■ **GIVEN ENTRIES**
:::

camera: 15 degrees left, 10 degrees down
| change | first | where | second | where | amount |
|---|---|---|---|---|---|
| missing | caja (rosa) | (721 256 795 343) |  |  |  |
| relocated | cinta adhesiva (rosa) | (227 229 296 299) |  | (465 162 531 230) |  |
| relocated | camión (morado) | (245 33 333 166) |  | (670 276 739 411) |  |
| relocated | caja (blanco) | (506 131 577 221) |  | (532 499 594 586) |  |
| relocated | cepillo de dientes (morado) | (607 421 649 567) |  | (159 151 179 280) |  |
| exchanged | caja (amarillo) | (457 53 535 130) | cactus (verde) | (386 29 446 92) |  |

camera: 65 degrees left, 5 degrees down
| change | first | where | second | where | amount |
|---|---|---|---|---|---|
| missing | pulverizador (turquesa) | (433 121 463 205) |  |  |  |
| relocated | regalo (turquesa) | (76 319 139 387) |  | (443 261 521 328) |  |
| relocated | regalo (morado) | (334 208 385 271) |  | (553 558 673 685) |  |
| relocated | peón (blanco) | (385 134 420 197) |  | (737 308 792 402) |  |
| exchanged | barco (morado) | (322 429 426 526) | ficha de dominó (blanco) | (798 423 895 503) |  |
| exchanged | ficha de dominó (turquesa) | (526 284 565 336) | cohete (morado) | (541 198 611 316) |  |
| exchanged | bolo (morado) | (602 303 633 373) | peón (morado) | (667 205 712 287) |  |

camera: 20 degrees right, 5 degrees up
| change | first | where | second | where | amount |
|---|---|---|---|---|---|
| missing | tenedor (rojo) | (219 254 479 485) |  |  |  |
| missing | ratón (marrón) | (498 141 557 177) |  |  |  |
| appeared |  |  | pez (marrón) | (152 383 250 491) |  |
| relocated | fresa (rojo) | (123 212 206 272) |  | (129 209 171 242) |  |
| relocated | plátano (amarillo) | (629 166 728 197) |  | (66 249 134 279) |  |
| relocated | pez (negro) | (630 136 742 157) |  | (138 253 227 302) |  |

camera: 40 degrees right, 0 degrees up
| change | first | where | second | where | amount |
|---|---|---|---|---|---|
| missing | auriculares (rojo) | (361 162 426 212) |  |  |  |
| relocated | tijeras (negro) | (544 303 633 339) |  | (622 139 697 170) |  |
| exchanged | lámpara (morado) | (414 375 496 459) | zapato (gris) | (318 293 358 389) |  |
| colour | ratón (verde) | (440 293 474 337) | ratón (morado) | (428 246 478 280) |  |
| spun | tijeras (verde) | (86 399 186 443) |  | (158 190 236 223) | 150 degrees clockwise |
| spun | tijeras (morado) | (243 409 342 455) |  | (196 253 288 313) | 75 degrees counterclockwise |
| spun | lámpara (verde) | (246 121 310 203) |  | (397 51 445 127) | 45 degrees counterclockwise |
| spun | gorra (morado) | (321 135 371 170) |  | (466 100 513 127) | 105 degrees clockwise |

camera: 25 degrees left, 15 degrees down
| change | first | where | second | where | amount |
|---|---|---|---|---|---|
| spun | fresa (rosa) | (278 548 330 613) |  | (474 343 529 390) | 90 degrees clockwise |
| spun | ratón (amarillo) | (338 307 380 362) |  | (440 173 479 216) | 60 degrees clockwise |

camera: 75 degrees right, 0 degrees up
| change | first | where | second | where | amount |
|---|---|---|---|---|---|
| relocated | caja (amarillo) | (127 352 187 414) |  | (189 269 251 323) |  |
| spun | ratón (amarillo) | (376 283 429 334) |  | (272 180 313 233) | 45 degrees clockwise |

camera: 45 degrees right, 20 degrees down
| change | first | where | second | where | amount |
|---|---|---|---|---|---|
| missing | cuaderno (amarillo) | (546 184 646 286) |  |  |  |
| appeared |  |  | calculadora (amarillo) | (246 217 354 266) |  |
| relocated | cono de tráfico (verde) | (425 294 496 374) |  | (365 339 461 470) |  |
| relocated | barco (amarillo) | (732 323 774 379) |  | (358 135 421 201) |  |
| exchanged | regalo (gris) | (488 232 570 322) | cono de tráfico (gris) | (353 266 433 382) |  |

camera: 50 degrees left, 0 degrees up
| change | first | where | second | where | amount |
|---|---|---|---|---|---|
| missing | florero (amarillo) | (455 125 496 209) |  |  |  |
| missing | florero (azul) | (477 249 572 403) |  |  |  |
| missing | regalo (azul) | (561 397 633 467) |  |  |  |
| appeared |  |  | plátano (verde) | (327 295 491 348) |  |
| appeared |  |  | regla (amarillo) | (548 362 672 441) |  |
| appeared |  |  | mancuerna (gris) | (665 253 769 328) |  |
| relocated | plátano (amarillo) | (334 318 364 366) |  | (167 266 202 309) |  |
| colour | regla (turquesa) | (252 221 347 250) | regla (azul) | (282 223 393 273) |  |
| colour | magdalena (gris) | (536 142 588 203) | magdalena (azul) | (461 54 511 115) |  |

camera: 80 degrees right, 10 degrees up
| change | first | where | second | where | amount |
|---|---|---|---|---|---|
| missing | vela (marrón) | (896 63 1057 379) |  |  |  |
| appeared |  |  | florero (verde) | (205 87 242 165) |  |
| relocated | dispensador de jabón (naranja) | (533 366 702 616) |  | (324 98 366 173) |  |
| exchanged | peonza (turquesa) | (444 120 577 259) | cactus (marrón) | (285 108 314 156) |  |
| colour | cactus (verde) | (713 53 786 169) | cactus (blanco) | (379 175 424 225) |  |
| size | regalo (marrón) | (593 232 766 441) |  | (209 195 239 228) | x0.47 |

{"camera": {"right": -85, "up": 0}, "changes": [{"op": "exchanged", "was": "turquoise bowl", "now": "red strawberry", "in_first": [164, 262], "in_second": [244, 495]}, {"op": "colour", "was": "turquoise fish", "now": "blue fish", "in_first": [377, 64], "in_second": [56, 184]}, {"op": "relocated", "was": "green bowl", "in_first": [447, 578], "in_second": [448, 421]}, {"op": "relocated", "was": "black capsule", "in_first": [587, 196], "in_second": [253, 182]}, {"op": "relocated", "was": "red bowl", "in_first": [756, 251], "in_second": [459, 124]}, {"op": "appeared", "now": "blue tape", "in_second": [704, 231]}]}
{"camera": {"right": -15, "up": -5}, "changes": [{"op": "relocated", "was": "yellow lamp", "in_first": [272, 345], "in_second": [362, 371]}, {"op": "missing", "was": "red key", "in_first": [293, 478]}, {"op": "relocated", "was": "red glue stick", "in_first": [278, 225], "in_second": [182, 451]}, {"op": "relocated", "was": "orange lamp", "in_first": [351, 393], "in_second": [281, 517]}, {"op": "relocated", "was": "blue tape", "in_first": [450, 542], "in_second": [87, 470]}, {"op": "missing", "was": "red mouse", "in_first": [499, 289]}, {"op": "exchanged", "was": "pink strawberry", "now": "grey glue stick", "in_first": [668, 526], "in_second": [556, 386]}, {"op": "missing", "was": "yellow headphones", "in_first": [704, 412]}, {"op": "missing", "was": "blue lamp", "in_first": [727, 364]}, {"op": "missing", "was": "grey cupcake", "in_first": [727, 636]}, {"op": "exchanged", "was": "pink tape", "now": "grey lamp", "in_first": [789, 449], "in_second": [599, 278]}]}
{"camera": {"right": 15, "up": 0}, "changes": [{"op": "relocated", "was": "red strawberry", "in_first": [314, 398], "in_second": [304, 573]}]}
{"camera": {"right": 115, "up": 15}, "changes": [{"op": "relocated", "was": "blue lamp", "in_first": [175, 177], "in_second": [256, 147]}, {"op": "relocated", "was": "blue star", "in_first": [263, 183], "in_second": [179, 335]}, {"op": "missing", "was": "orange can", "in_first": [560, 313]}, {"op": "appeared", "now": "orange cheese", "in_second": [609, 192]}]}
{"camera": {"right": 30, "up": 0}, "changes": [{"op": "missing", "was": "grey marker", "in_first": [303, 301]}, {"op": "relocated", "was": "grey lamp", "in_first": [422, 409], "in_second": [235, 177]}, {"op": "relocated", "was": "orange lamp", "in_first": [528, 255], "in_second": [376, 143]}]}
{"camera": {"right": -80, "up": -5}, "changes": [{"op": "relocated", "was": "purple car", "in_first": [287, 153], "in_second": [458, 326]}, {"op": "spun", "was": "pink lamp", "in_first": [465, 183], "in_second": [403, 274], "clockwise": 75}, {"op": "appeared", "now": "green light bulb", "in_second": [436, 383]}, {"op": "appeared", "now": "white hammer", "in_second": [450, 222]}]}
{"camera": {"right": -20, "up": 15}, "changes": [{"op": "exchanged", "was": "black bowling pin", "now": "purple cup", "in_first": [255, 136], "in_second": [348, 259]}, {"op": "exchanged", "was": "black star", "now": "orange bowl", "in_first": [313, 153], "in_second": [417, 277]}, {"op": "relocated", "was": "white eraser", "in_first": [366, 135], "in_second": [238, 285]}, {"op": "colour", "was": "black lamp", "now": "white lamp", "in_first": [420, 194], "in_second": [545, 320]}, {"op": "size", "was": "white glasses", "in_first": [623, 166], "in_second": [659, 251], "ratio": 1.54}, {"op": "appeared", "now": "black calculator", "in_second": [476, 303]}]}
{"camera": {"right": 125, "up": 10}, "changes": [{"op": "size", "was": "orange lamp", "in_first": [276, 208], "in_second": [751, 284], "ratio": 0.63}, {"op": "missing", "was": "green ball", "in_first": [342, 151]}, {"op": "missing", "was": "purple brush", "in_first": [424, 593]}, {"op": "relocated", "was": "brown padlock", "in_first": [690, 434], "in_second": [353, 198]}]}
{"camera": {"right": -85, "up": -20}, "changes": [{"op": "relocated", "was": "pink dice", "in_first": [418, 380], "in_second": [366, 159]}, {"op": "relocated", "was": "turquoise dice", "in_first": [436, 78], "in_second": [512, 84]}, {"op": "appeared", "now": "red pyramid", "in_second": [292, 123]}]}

:::

■ **WHAT YOU WILL DO**
Please give an exact copy of the entries above, from the line with "caja (blanco) |" down to the line with "relocated | cepillo", inclusive, and nothing else.

■ **RESULT FOR THIS TASK**
| relocated | caja (blanco) | (506 131 577 221) |  | (532 499 594 586) |  |
| relocated | cepillo de dientes (morado) | (607 421 649 567) |  | (159 151 179 280) |  |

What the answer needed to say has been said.